===== SUPPLIED DATA =====
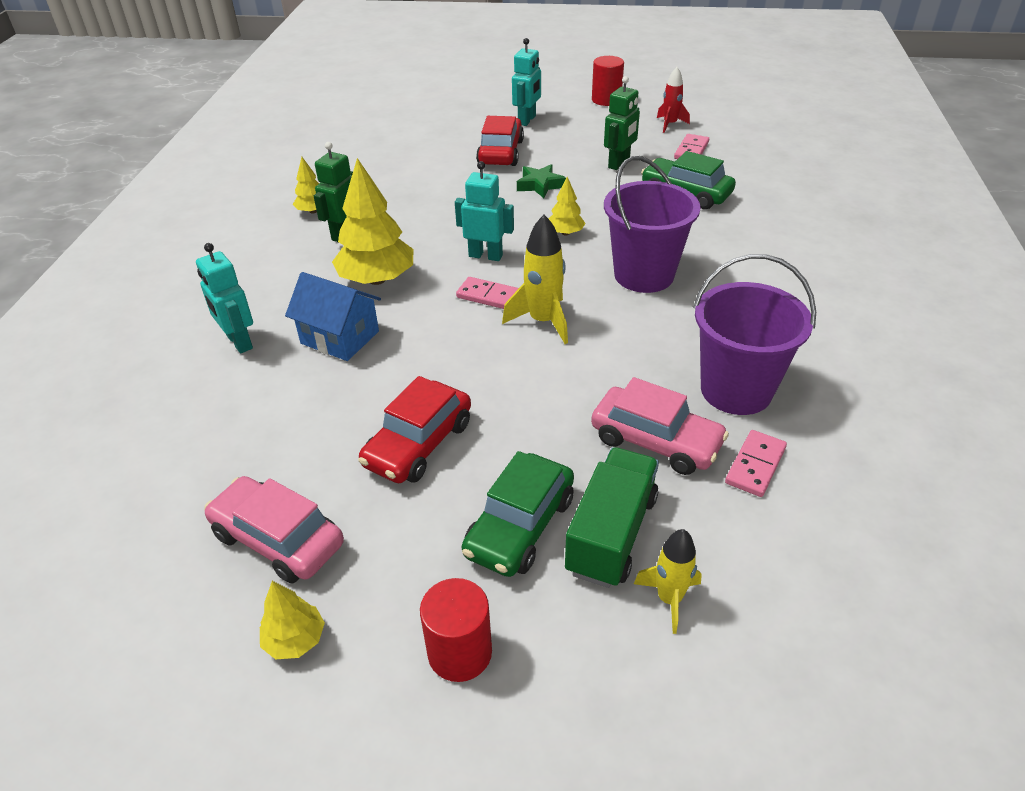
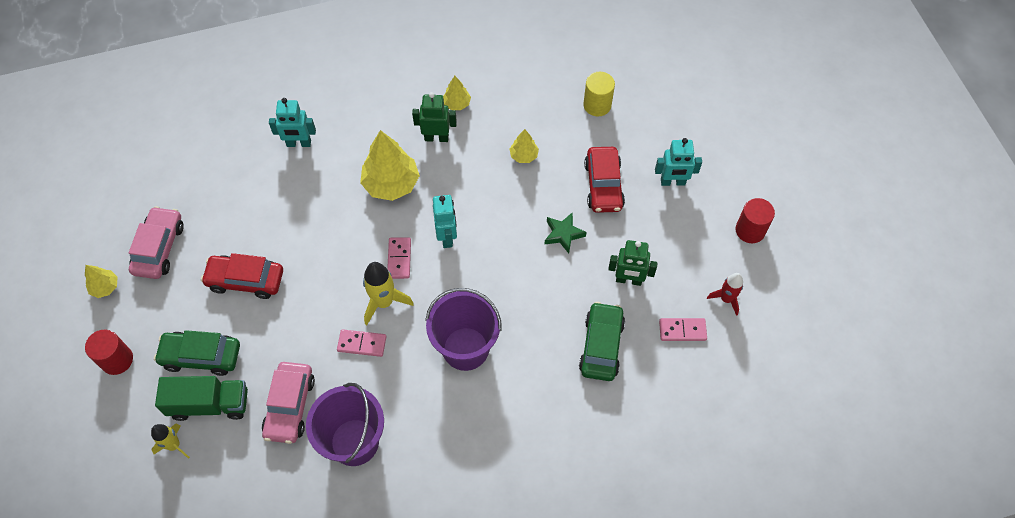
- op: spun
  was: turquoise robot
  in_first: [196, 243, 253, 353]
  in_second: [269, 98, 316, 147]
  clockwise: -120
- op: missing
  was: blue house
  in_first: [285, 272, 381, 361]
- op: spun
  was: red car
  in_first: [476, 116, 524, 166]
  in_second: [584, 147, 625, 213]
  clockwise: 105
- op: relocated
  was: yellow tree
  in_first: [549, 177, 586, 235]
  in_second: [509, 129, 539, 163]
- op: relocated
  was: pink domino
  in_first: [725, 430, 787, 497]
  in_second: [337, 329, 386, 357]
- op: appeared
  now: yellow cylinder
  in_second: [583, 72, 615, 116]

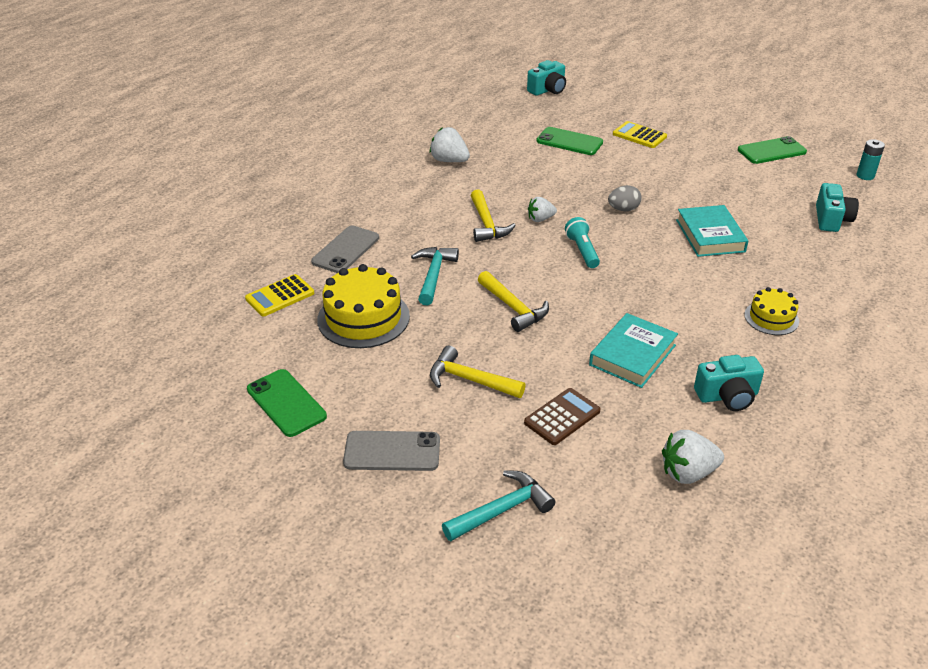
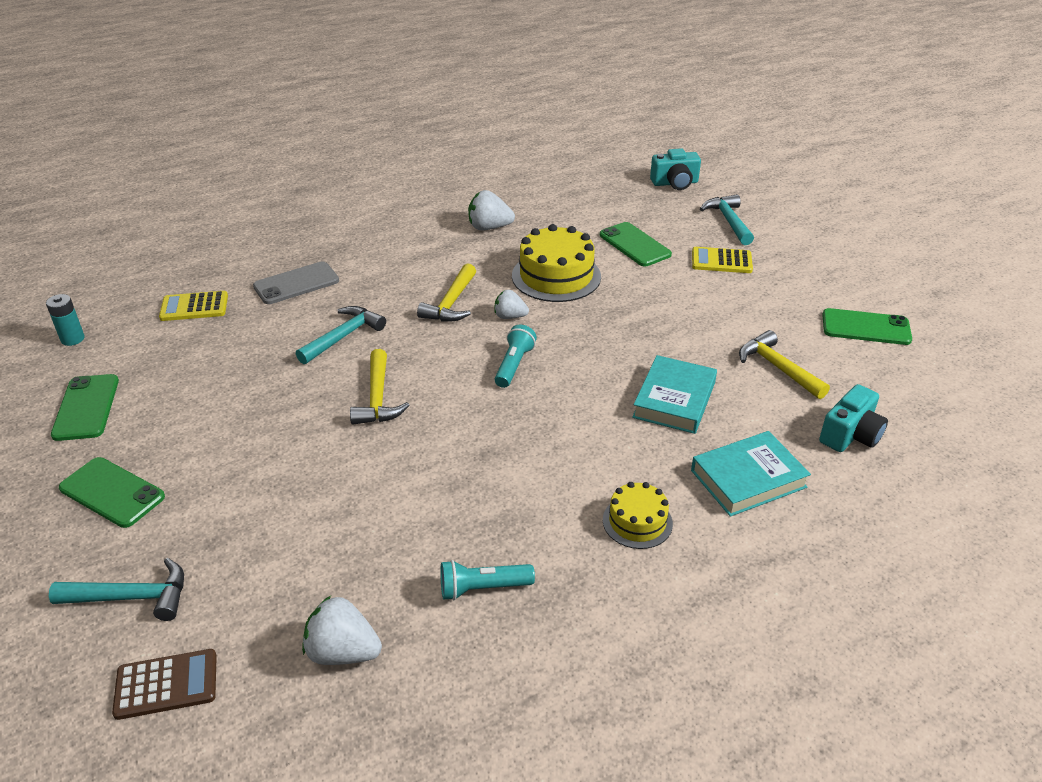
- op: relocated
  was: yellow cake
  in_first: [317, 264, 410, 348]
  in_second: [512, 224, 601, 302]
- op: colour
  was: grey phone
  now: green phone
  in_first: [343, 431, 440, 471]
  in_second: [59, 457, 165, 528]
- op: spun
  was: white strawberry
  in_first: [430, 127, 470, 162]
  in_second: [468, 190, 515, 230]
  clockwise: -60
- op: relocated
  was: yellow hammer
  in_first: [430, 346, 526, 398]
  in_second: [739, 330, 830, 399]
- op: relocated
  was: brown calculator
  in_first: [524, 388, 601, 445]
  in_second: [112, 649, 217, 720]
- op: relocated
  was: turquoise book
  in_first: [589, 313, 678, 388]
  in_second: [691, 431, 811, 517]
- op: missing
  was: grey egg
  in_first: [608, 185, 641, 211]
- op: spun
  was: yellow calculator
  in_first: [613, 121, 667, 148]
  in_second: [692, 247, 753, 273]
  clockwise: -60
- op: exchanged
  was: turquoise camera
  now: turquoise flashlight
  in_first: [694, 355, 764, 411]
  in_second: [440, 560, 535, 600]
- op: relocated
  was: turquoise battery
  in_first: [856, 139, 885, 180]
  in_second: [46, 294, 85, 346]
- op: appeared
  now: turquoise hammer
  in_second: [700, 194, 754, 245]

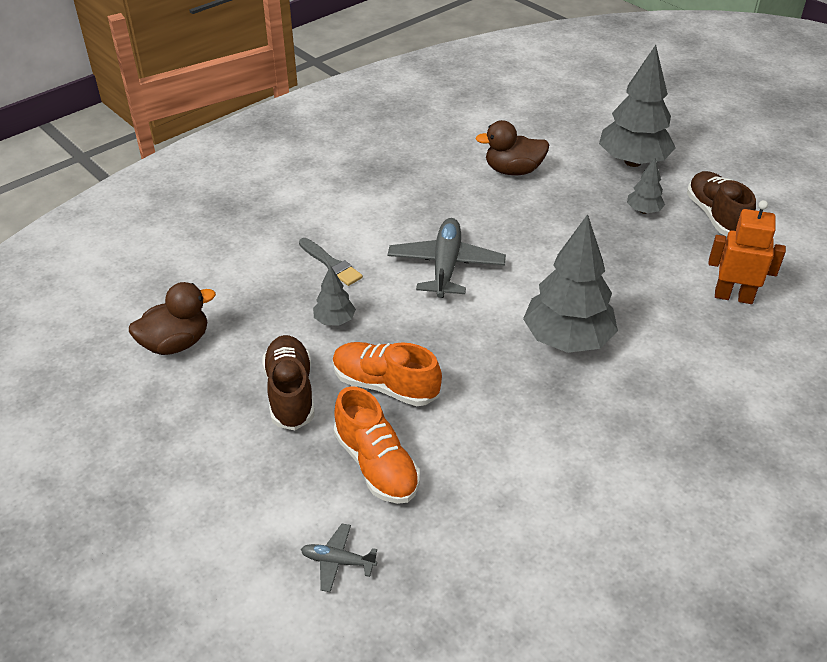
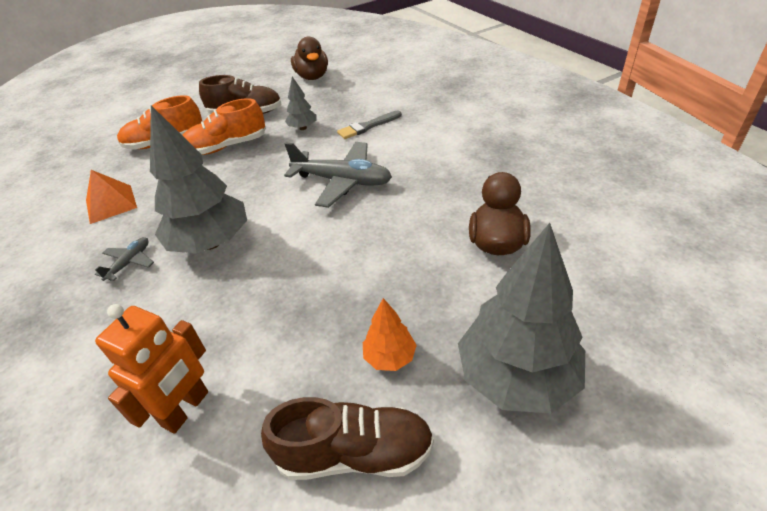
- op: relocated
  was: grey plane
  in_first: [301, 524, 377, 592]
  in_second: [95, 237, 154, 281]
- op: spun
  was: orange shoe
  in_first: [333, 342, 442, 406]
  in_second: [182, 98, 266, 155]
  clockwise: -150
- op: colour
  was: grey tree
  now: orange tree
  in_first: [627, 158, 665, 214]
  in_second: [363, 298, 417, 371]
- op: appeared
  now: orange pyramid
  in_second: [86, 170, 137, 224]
=====
WHAT IS EXPECTED
Set down every record exactly as written, but drop the pictures.

RESULT BELOW
- op: spun
  was: turquoise robot
  in_first: [196, 243, 253, 353]
  in_second: [269, 98, 316, 147]
  clockwise: -120
- op: missing
  was: blue house
  in_first: [285, 272, 381, 361]
- op: spun
  was: red car
  in_first: [476, 116, 524, 166]
  in_second: [584, 147, 625, 213]
  clockwise: 105
- op: relocated
  was: yellow tree
  in_first: [549, 177, 586, 235]
  in_second: [509, 129, 539, 163]
- op: relocated
  was: pink domino
  in_first: [725, 430, 787, 497]
  in_second: [337, 329, 386, 357]
- op: appeared
  now: yellow cylinder
  in_second: [583, 72, 615, 116]

- op: relocated
  was: yellow cake
  in_first: [317, 264, 410, 348]
  in_second: [512, 224, 601, 302]
- op: colour
  was: grey phone
  now: green phone
  in_first: [343, 431, 440, 471]
  in_second: [59, 457, 165, 528]
- op: spun
  was: white strawberry
  in_first: [430, 127, 470, 162]
  in_second: [468, 190, 515, 230]
  clockwise: -60
- op: relocated
  was: yellow hammer
  in_first: [430, 346, 526, 398]
  in_second: [739, 330, 830, 399]
- op: relocated
  was: brown calculator
  in_first: [524, 388, 601, 445]
  in_second: [112, 649, 217, 720]
- op: relocated
  was: turquoise book
  in_first: [589, 313, 678, 388]
  in_second: [691, 431, 811, 517]
- op: missing
  was: grey egg
  in_first: [608, 185, 641, 211]
- op: spun
  was: yellow calculator
  in_first: [613, 121, 667, 148]
  in_second: [692, 247, 753, 273]
  clockwise: -60
- op: exchanged
  was: turquoise camera
  now: turquoise flashlight
  in_first: [694, 355, 764, 411]
  in_second: [440, 560, 535, 600]
- op: relocated
  was: turquoise battery
  in_first: [856, 139, 885, 180]
  in_second: [46, 294, 85, 346]
- op: appeared
  now: turquoise hammer
  in_second: [700, 194, 754, 245]

- op: relocated
  was: grey plane
  in_first: [301, 524, 377, 592]
  in_second: [95, 237, 154, 281]
- op: spun
  was: orange shoe
  in_first: [333, 342, 442, 406]
  in_second: [182, 98, 266, 155]
  clockwise: -150
- op: colour
  was: grey tree
  now: orange tree
  in_first: [627, 158, 665, 214]
  in_second: [363, 298, 417, 371]
- op: appeared
  now: orange pyramid
  in_second: [86, 170, 137, 224]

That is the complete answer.